>>
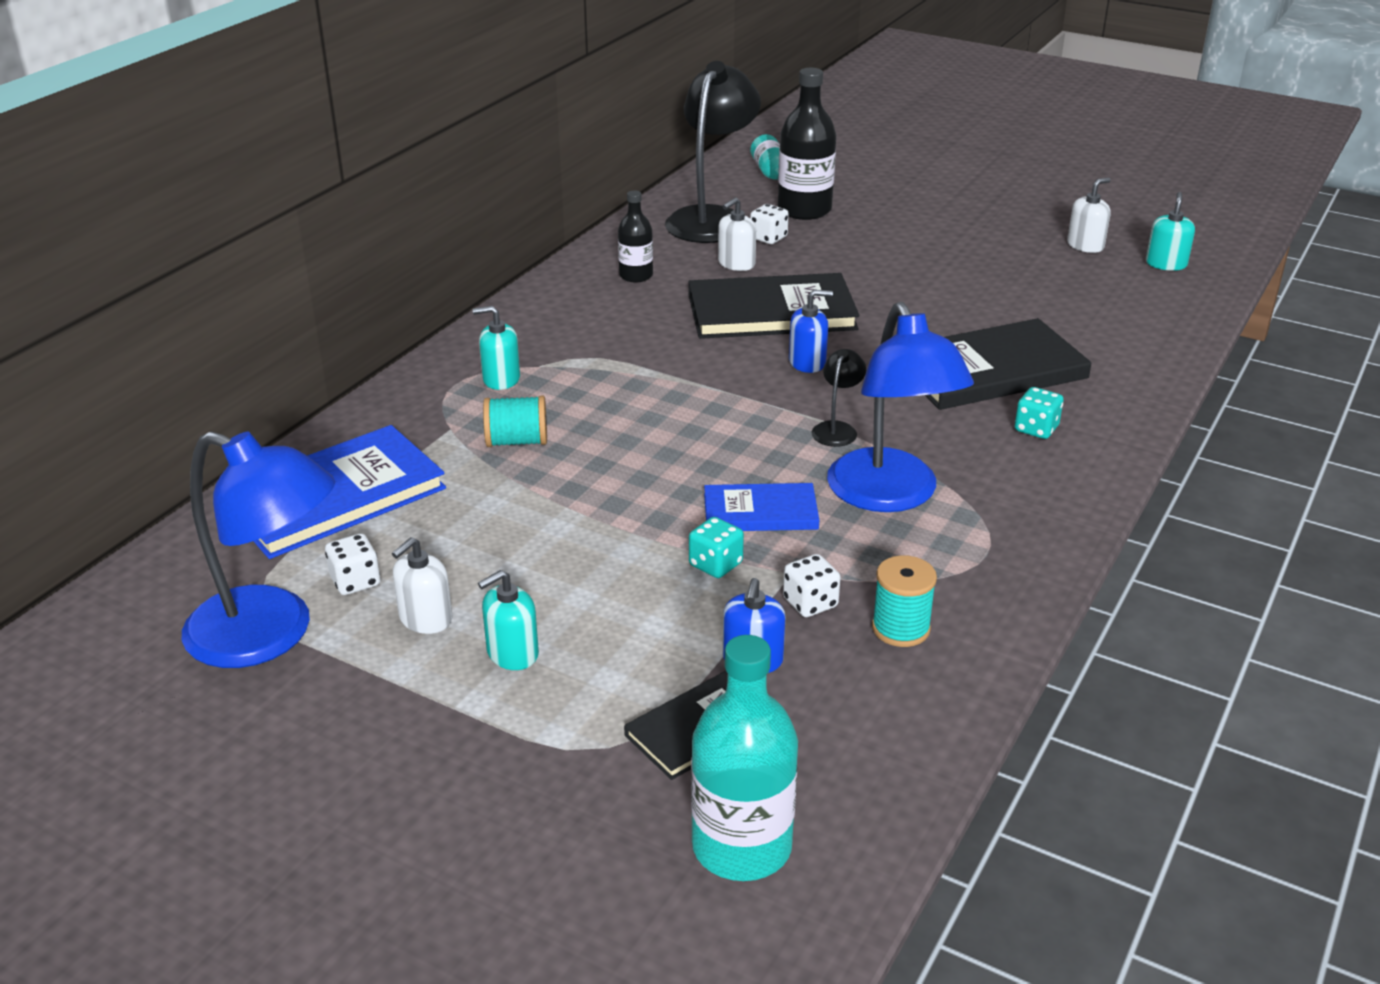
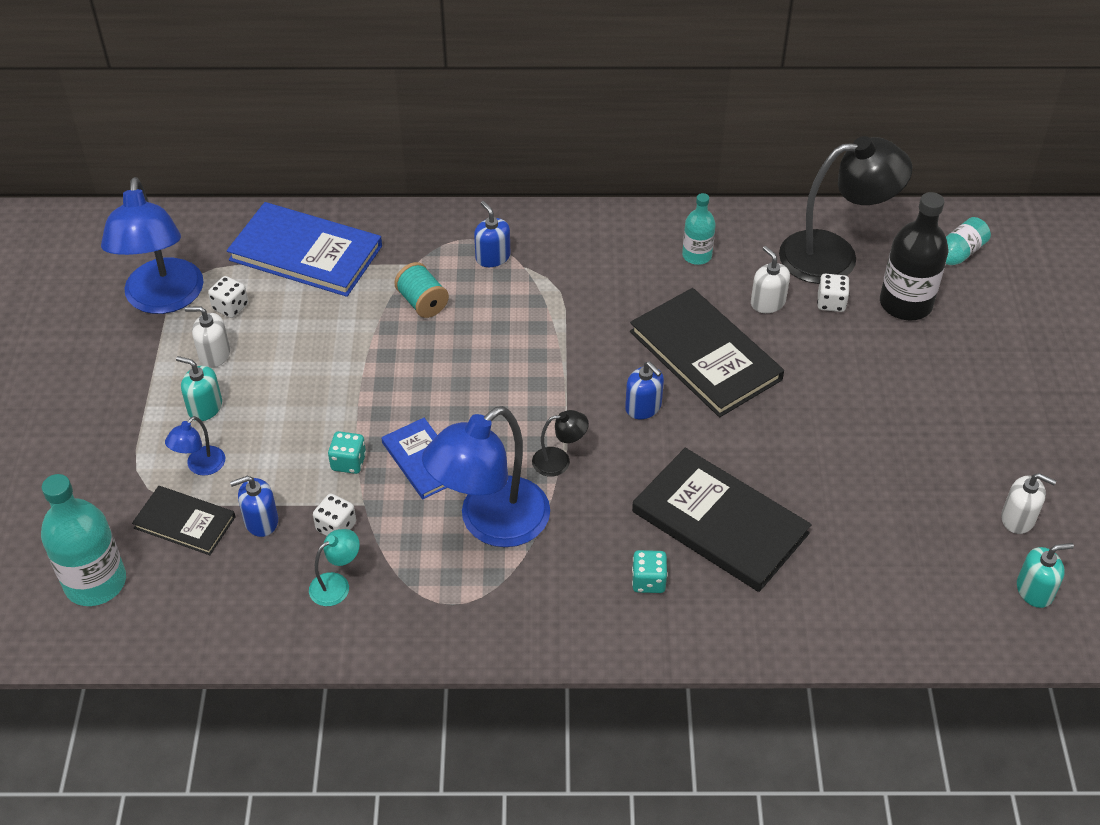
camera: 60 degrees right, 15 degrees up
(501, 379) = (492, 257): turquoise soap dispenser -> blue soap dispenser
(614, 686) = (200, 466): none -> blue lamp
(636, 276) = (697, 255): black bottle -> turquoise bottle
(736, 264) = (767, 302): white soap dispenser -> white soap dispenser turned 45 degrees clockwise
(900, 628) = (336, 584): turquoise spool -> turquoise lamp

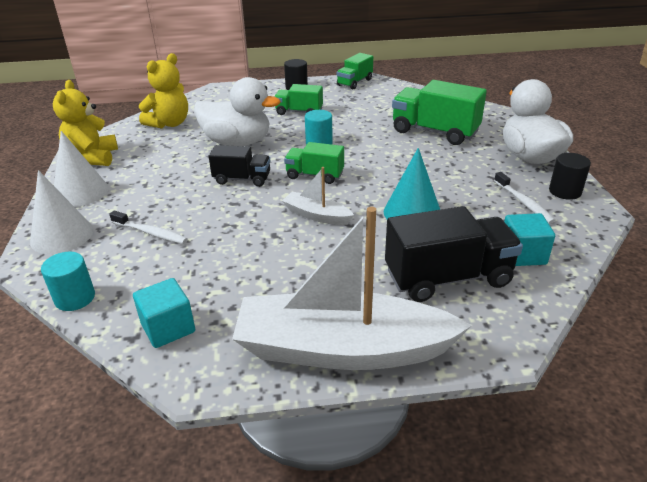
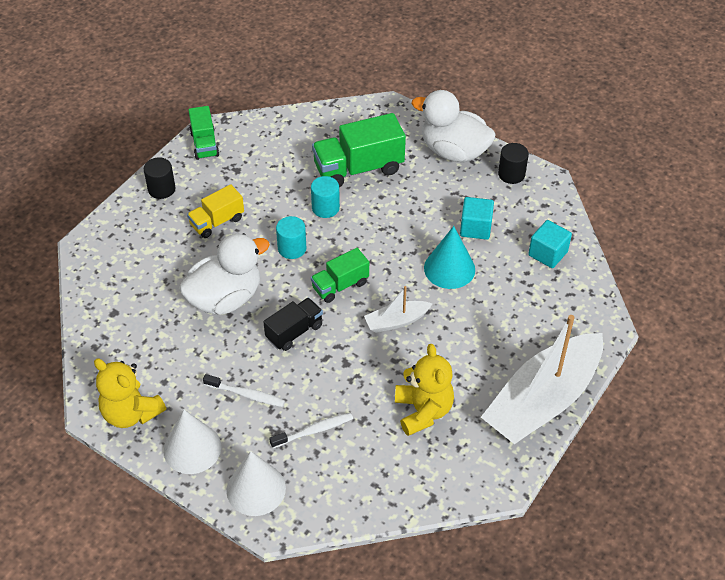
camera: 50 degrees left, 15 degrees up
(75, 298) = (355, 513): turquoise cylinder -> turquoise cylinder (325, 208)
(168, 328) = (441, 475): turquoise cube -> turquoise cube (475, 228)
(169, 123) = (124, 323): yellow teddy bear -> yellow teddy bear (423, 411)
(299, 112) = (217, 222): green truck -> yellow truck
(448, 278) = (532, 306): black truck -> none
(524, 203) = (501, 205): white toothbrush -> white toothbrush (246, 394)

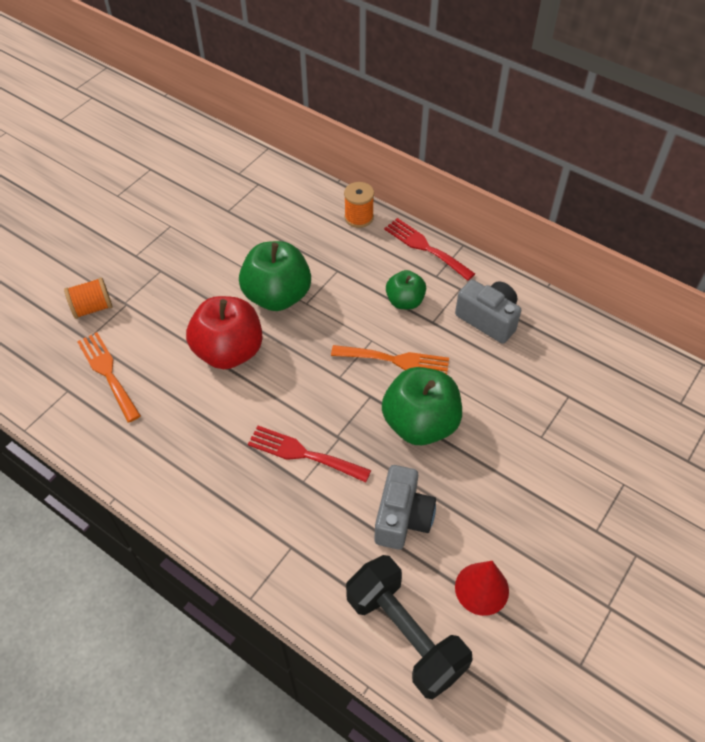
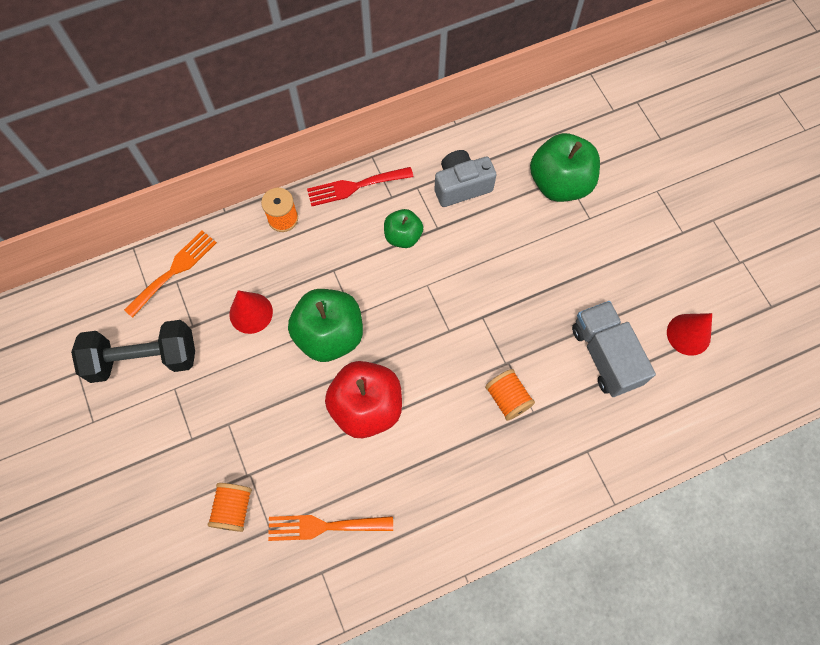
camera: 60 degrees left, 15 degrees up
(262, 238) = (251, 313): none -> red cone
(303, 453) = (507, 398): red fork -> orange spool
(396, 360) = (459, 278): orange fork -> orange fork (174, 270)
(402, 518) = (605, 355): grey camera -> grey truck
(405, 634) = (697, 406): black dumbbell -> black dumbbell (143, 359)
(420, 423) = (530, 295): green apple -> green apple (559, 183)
<<
>>
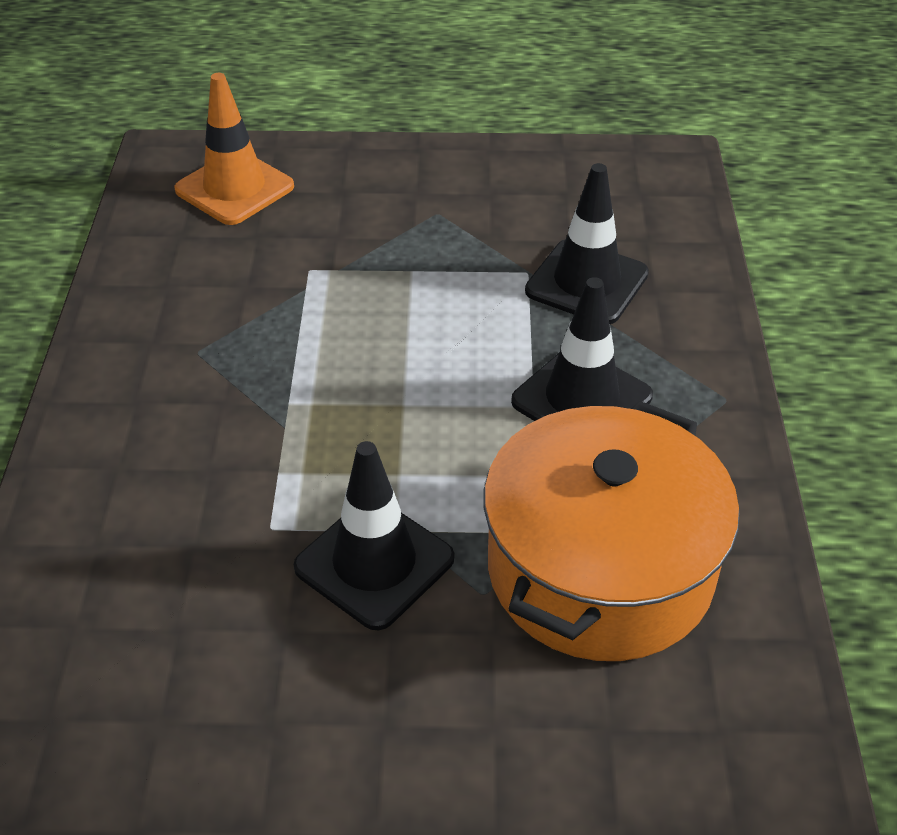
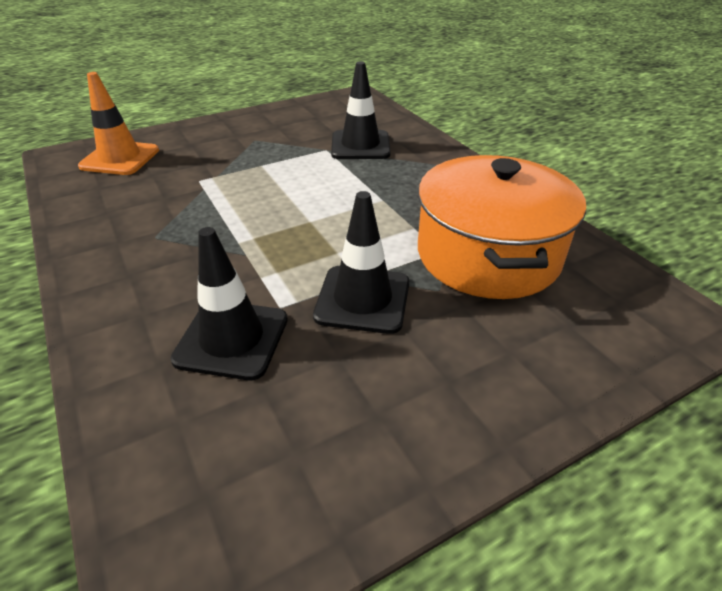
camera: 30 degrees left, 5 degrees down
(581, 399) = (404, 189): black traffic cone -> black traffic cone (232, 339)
<<
>>
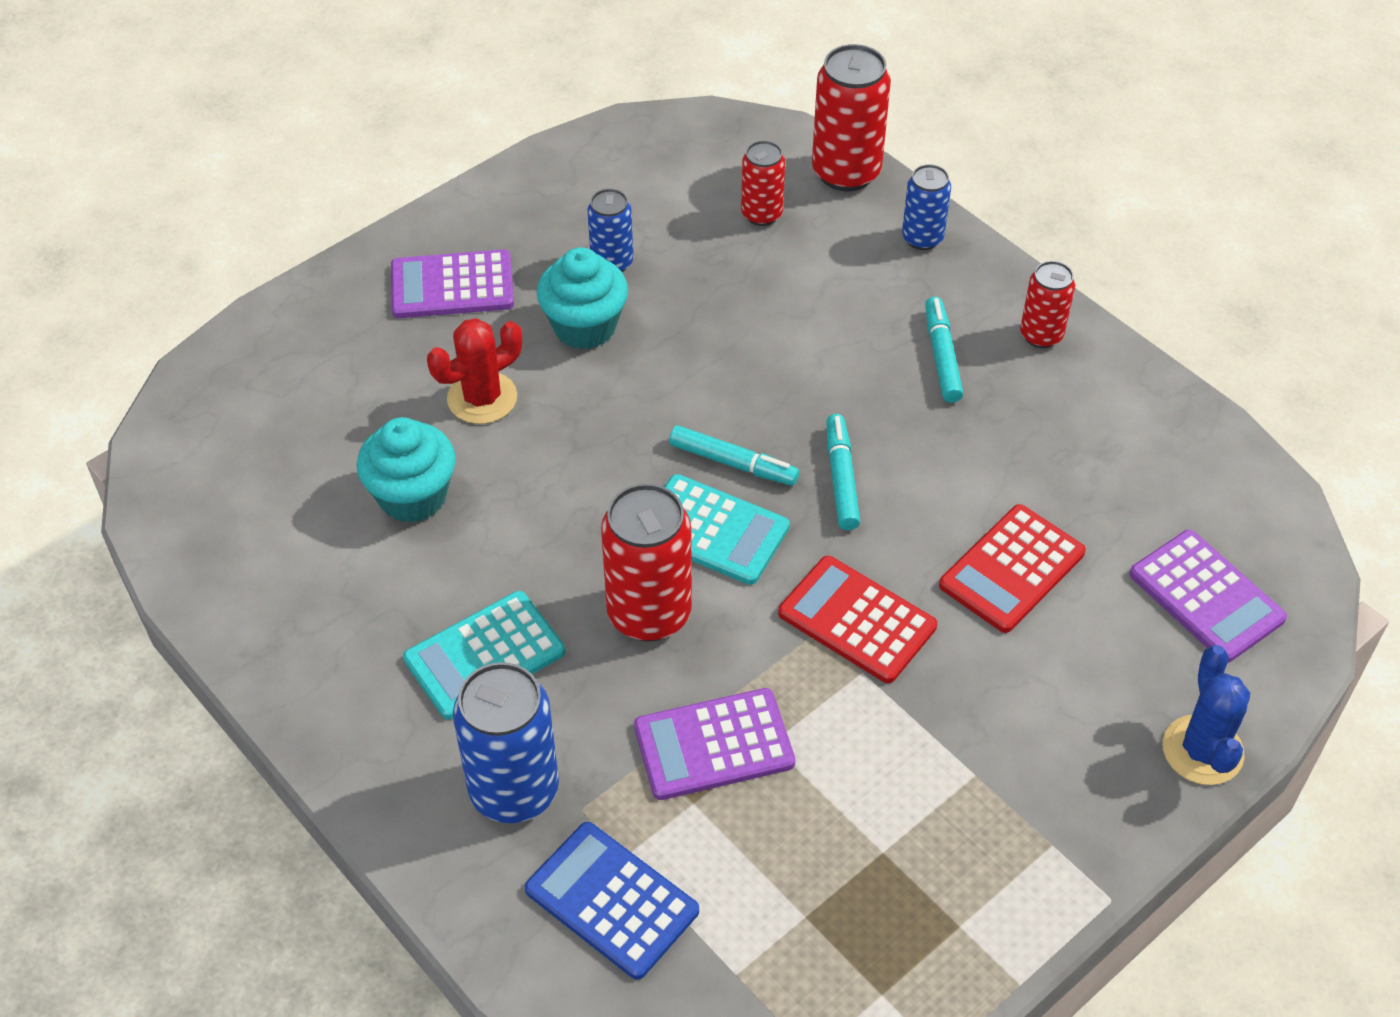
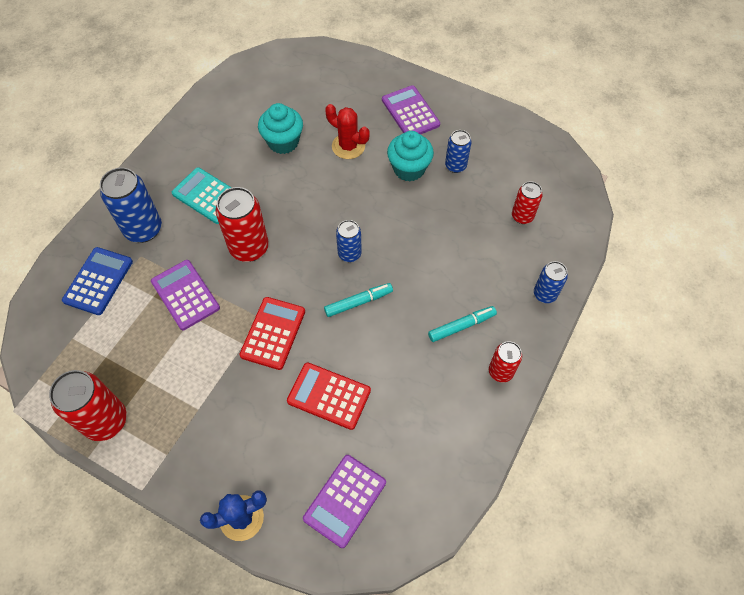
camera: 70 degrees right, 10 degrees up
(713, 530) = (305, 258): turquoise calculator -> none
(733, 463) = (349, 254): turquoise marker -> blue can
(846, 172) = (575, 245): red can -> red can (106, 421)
<<
— Work instruction —
When you reach the line with "camera: 60 degrees right, 15 degrees up" in the records above, begin repeating the lines exactly, and stop after the line with "(448, 278) = (532, 306): black truck -> none". Skip all pictures.

— Written response —
camera: 60 degrees right, 15 degrees up
(501, 379) = (492, 257): turquoise soap dispenser -> blue soap dispenser
(614, 686) = (200, 466): none -> blue lamp
(636, 276) = (697, 255): black bottle -> turquoise bottle
(736, 264) = (767, 302): white soap dispenser -> white soap dispenser turned 45 degrees clockwise
(900, 628) = (336, 584): turquoise spool -> turquoise lamp

camera: 50 degrees left, 15 degrees up
(75, 298) = (355, 513): turquoise cylinder -> turquoise cylinder (325, 208)
(168, 328) = (441, 475): turquoise cube -> turquoise cube (475, 228)
(169, 123) = (124, 323): yellow teddy bear -> yellow teddy bear (423, 411)
(299, 112) = (217, 222): green truck -> yellow truck
(448, 278) = (532, 306): black truck -> none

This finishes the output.